_Exercise requirements_
Output the entries below exactly as written, omitting pictures.

------------------------------------------------------------

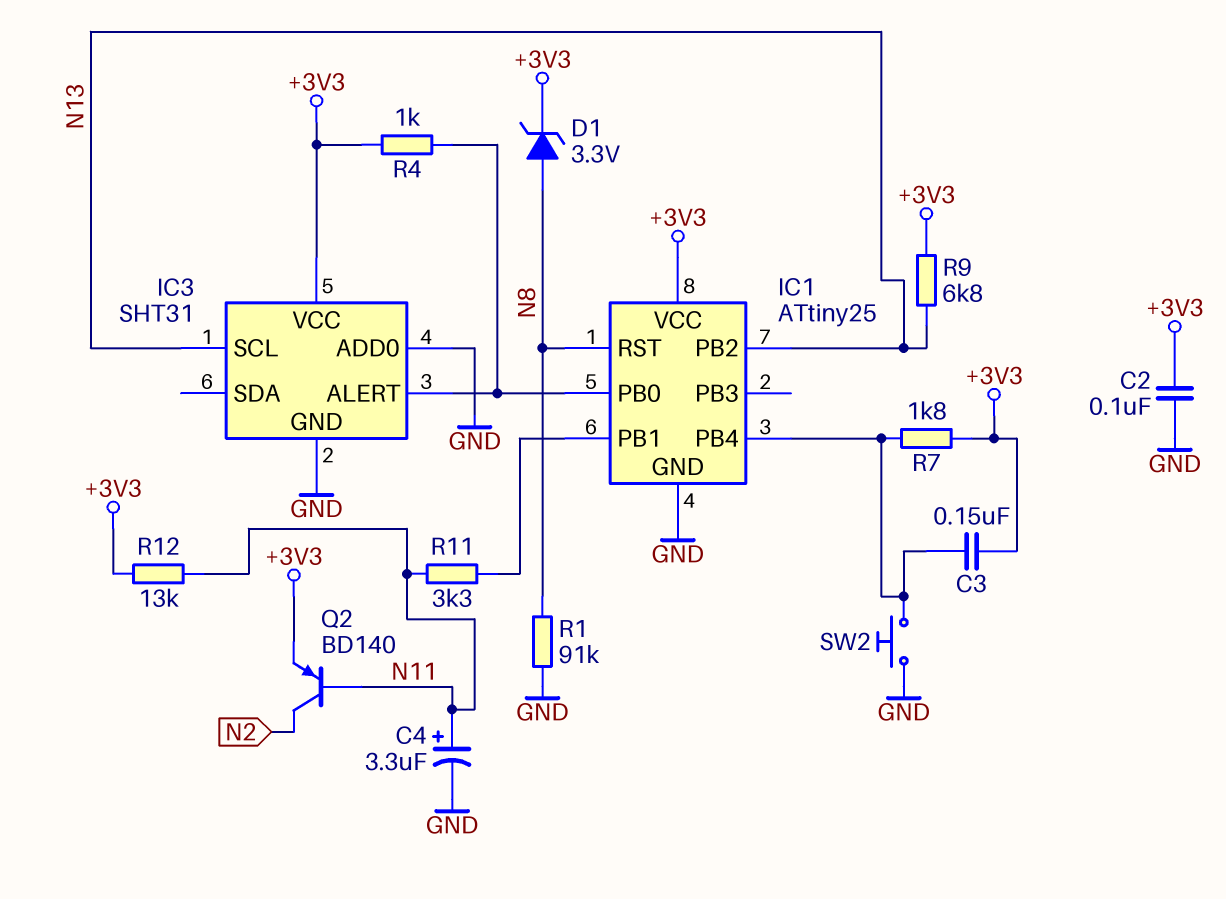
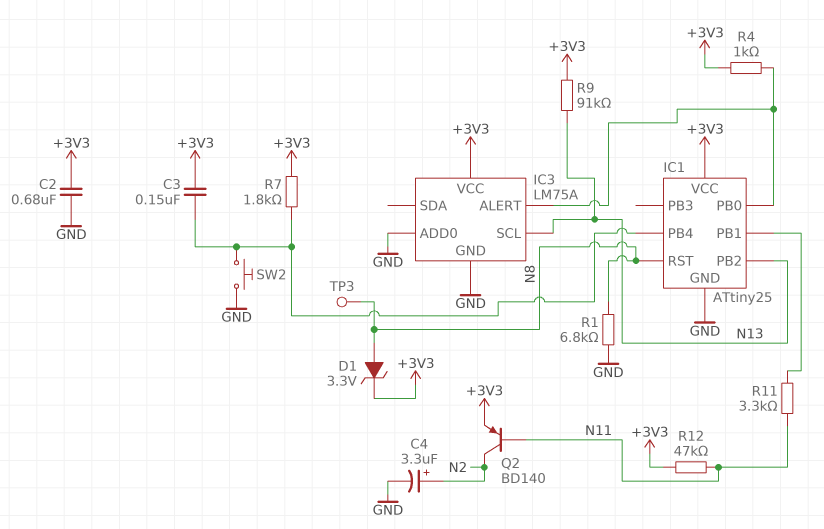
C2: 100nF (+3V3, GND) -> 680nF (+3V3, GND)
C4: 3.3uF (plus N11, minus GND) -> 3.3uF (plus N2, minus GND)
IC3: SHT31 -> LM75A
R1: 91k (GND, N8) -> 6.8k (GND, N8)
R9: 6.8k (+3V3, N13) -> 91k (+3V3, N13)
R12: 13k (+3V3, N11) -> 47k (+3V3, N11)
TP3: none -> test point (N8)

------------------------------------------------------------

_Response to this exercise_
C2: 100nF (+3V3, GND) -> 680nF (+3V3, GND)
C4: 3.3uF (plus N11, minus GND) -> 3.3uF (plus N2, minus GND)
IC3: SHT31 -> LM75A
R1: 91k (GND, N8) -> 6.8k (GND, N8)
R9: 6.8k (+3V3, N13) -> 91k (+3V3, N13)
R12: 13k (+3V3, N11) -> 47k (+3V3, N11)
TP3: none -> test point (N8)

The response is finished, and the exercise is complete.